TO DO → Go through the records and count the lines where the string "brick" occurs. Reply with the number only.
● ● ●
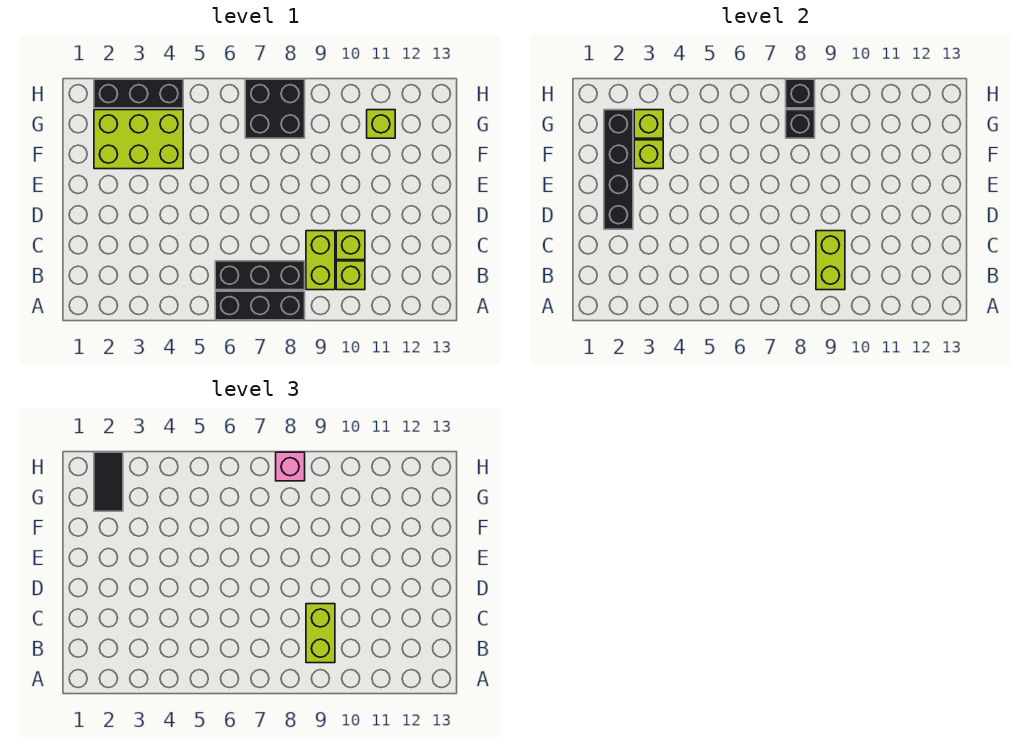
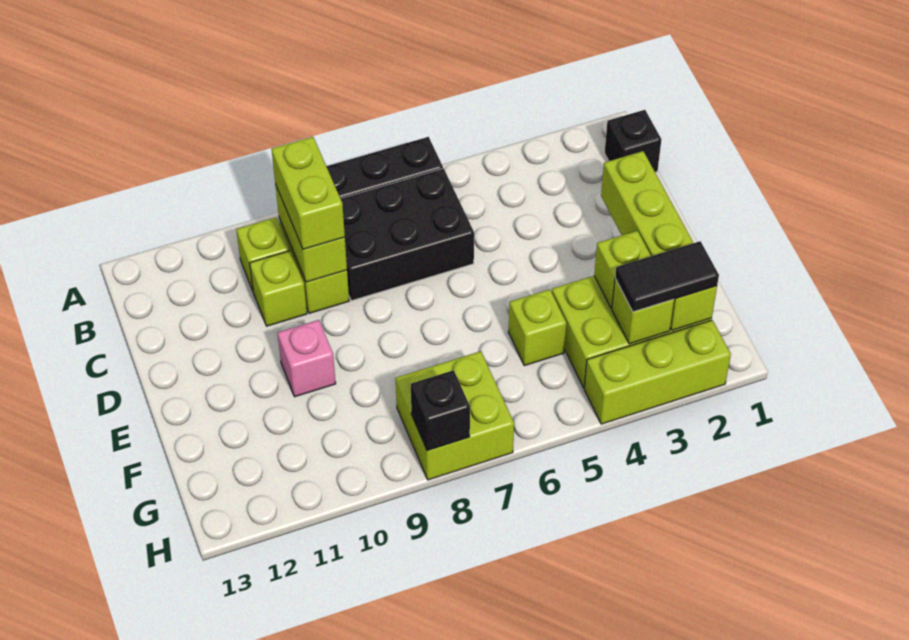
black brick B6:B8 level 1 -> black brick B6:C8 level 1
black brick D2:G2 level 2 -> lime brick D2:G2 level 2
black tile G2:H2 level 3 -> black tile G2:G3 level 3
black brick G7:H8 level 1 -> lime brick G7:H8 level 1
black brick G8 level 2 -> black brick B1 level 1
lime brick G11 level 1 -> lime brick F5 level 1
black brick H2:H4 level 1 -> lime brick H2:H4 level 1
pink brick H8 level 3 -> pink brick E10 level 1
● ● ●
YOUR SOLUTION → 7